## [TO DO]
Copy out each line of the listing below where the string "table" appears.

## [DATASET RECORDS]

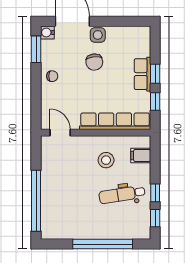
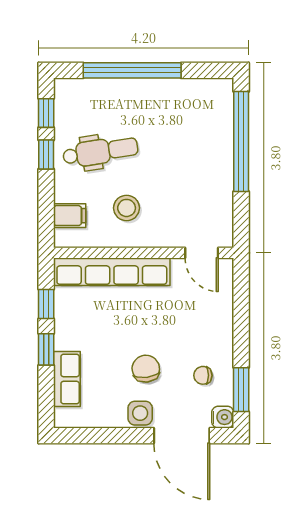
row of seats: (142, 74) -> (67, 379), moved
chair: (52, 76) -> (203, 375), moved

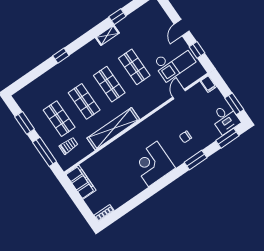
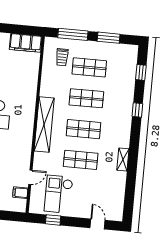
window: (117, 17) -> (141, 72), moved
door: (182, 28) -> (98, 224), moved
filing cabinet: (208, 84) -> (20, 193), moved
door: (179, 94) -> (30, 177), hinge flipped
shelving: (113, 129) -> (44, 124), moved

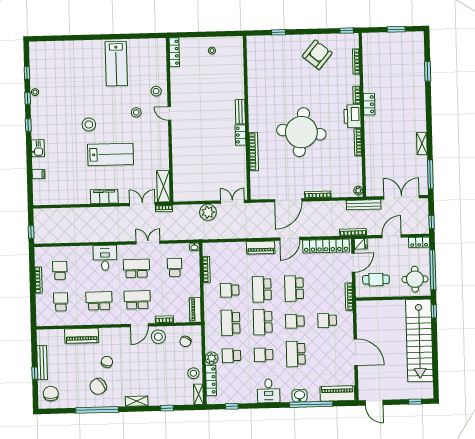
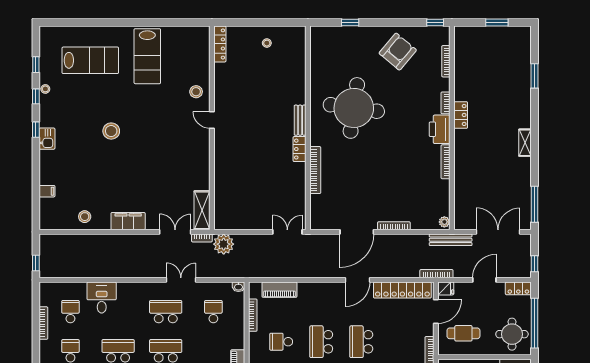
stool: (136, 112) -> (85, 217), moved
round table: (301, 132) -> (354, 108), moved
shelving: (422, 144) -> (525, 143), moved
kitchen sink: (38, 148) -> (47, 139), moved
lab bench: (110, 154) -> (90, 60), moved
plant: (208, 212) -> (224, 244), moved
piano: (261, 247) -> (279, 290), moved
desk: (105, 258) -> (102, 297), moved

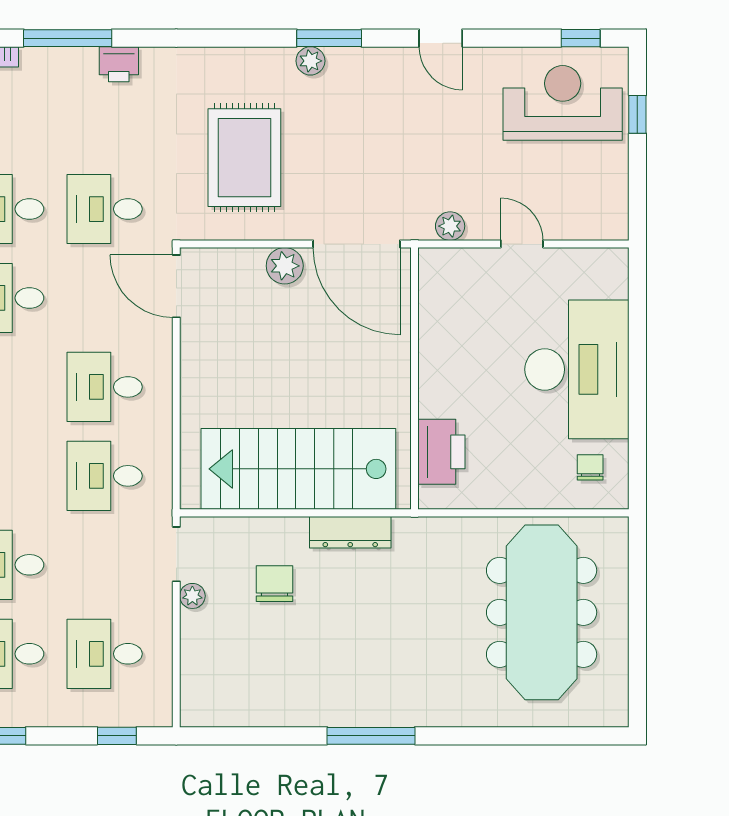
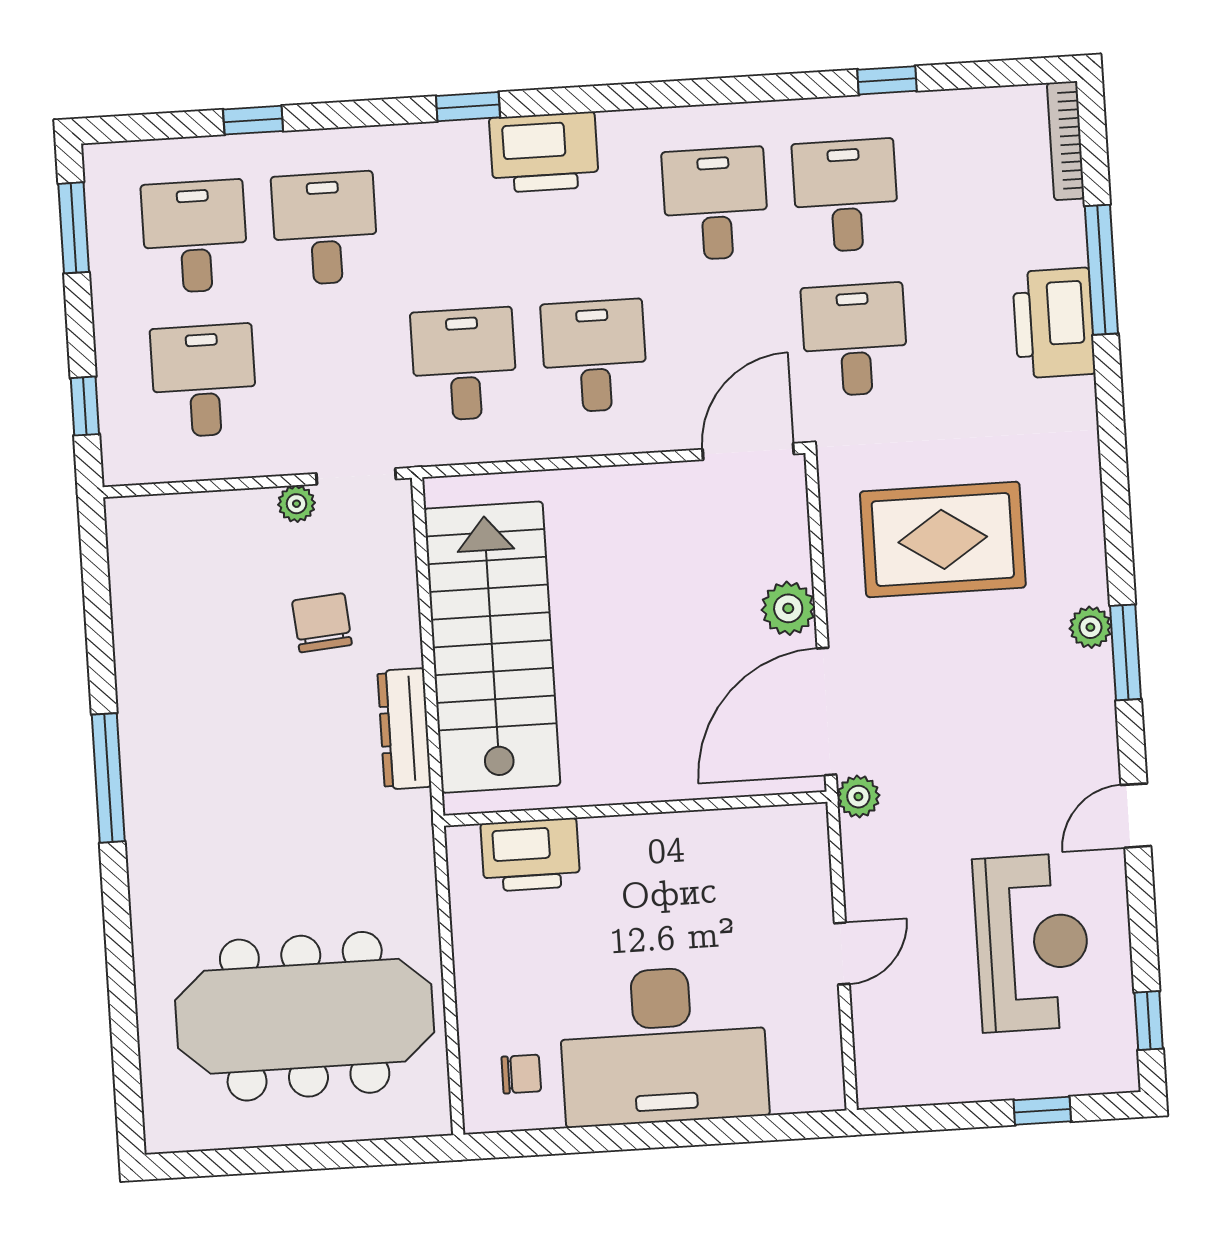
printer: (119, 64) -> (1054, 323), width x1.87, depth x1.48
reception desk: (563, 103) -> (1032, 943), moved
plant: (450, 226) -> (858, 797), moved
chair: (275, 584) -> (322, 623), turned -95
--
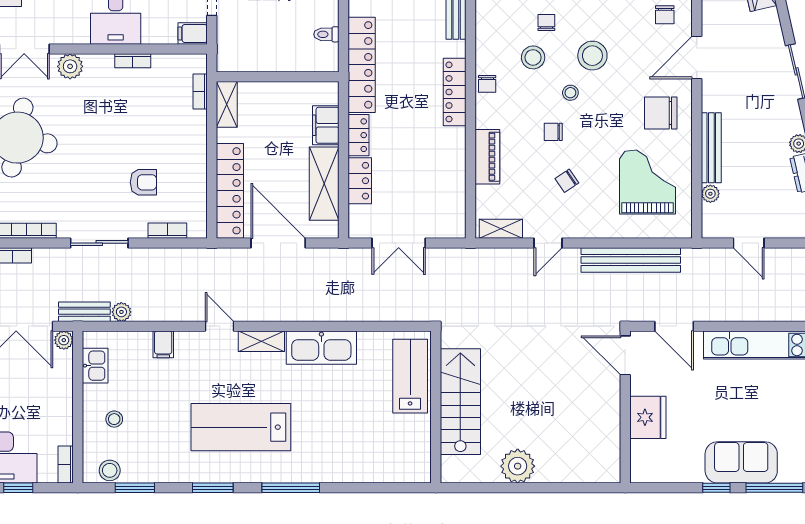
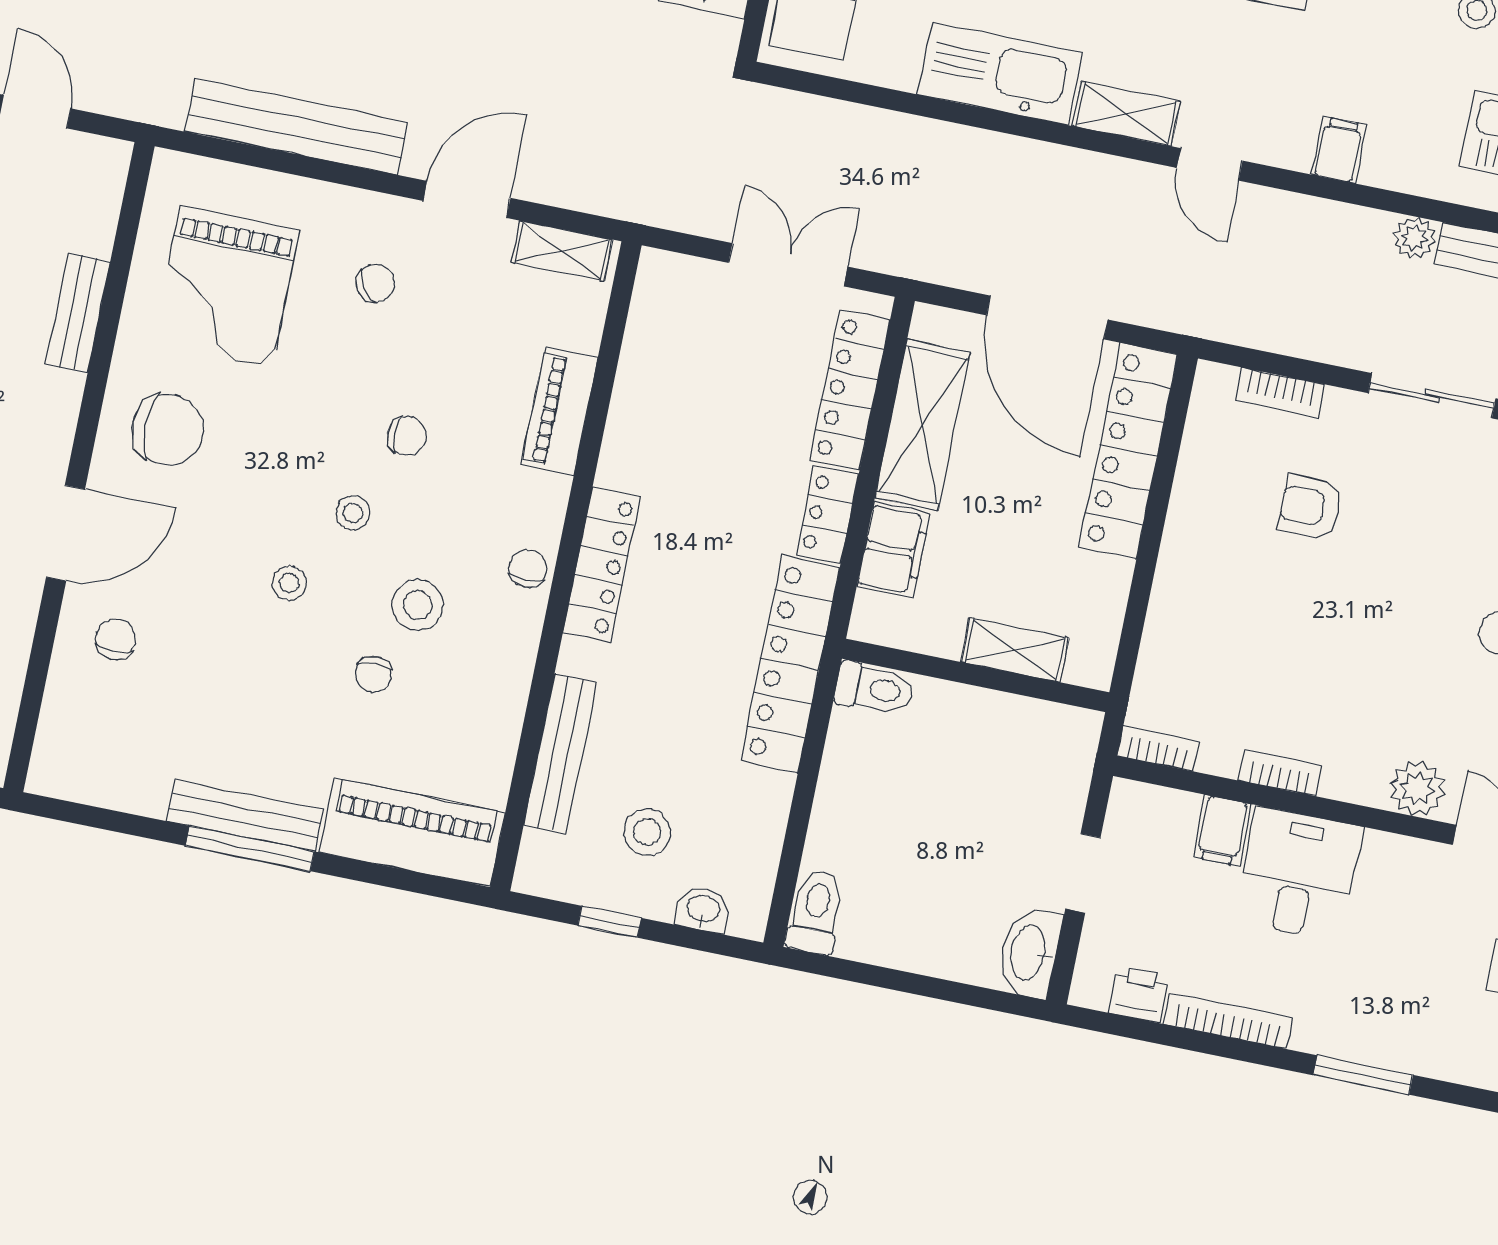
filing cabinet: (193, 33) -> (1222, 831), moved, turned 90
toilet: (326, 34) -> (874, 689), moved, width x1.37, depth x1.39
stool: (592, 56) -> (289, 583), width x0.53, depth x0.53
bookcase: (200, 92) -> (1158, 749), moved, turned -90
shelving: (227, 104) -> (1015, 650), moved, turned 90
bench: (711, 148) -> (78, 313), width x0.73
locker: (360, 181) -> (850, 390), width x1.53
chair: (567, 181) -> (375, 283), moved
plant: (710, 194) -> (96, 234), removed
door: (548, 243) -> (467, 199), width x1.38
* * *
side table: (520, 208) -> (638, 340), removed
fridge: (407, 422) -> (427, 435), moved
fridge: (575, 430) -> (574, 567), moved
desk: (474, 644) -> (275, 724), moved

## [RESPONSE BELOW]
round table: (301, 132) -> (354, 108), moved
side table: (520, 208) -> (638, 340), removed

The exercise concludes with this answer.